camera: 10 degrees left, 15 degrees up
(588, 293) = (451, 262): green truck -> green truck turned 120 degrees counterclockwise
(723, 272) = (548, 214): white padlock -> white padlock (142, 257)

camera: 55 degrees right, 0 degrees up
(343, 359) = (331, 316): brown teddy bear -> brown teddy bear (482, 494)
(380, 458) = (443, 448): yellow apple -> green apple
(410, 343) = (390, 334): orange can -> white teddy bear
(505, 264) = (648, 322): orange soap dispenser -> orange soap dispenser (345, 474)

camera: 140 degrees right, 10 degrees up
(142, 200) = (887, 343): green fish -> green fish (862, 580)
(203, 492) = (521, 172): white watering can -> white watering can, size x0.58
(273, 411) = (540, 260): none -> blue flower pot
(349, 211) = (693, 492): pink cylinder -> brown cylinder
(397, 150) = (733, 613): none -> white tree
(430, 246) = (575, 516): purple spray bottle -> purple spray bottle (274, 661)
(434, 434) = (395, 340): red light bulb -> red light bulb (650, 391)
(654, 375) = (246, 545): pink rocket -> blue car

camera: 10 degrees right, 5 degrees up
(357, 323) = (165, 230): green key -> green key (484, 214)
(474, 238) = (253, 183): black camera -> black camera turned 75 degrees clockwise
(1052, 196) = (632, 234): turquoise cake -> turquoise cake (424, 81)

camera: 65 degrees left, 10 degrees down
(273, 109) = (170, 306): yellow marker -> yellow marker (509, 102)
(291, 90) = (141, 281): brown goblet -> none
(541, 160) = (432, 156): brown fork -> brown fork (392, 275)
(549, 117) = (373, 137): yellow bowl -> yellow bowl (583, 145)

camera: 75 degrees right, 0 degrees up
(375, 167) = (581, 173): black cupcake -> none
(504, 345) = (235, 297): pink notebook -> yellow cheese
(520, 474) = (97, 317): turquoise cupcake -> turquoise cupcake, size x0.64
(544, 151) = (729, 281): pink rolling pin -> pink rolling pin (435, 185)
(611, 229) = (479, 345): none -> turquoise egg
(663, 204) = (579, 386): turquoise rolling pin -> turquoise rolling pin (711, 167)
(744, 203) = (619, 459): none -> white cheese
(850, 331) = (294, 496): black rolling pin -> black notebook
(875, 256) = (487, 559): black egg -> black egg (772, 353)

### What to work on:
Return each line of the data above verbatim.

### Answer for this exercise:
camera: 10 degrees left, 15 degrees up
(588, 293) = (451, 262): green truck -> green truck turned 120 degrees counterclockwise
(723, 272) = (548, 214): white padlock -> white padlock (142, 257)

camera: 55 degrees right, 0 degrees up
(343, 359) = (331, 316): brown teddy bear -> brown teddy bear (482, 494)
(380, 458) = (443, 448): yellow apple -> green apple
(410, 343) = (390, 334): orange can -> white teddy bear
(505, 264) = (648, 322): orange soap dispenser -> orange soap dispenser (345, 474)

camera: 140 degrees right, 10 degrees up
(142, 200) = (887, 343): green fish -> green fish (862, 580)
(203, 492) = (521, 172): white watering can -> white watering can, size x0.58
(273, 411) = (540, 260): none -> blue flower pot
(349, 211) = (693, 492): pink cylinder -> brown cylinder
(397, 150) = (733, 613): none -> white tree
(430, 246) = (575, 516): purple spray bottle -> purple spray bottle (274, 661)
(434, 434) = (395, 340): red light bulb -> red light bulb (650, 391)
(654, 375) = (246, 545): pink rocket -> blue car

camera: 10 degrees right, 5 degrees up
(357, 323) = (165, 230): green key -> green key (484, 214)
(474, 238) = (253, 183): black camera -> black camera turned 75 degrees clockwise
(1052, 196) = (632, 234): turquoise cake -> turquoise cake (424, 81)

camera: 65 degrees left, 10 degrees down
(273, 109) = (170, 306): yellow marker -> yellow marker (509, 102)
(291, 90) = (141, 281): brown goblet -> none
(541, 160) = (432, 156): brown fork -> brown fork (392, 275)
(549, 117) = (373, 137): yellow bowl -> yellow bowl (583, 145)

camera: 75 degrees right, 0 degrees up
(375, 167) = (581, 173): black cupcake -> none
(504, 345) = (235, 297): pink notebook -> yellow cheese
(520, 474) = (97, 317): turquoise cupcake -> turquoise cupcake, size x0.64
(544, 151) = (729, 281): pink rolling pin -> pink rolling pin (435, 185)
(611, 229) = (479, 345): none -> turquoise egg
(663, 204) = (579, 386): turquoise rolling pin -> turquoise rolling pin (711, 167)
(744, 203) = (619, 459): none -> white cheese
(850, 331) = (294, 496): black rolling pin -> black notebook
(875, 256) = (487, 559): black egg -> black egg (772, 353)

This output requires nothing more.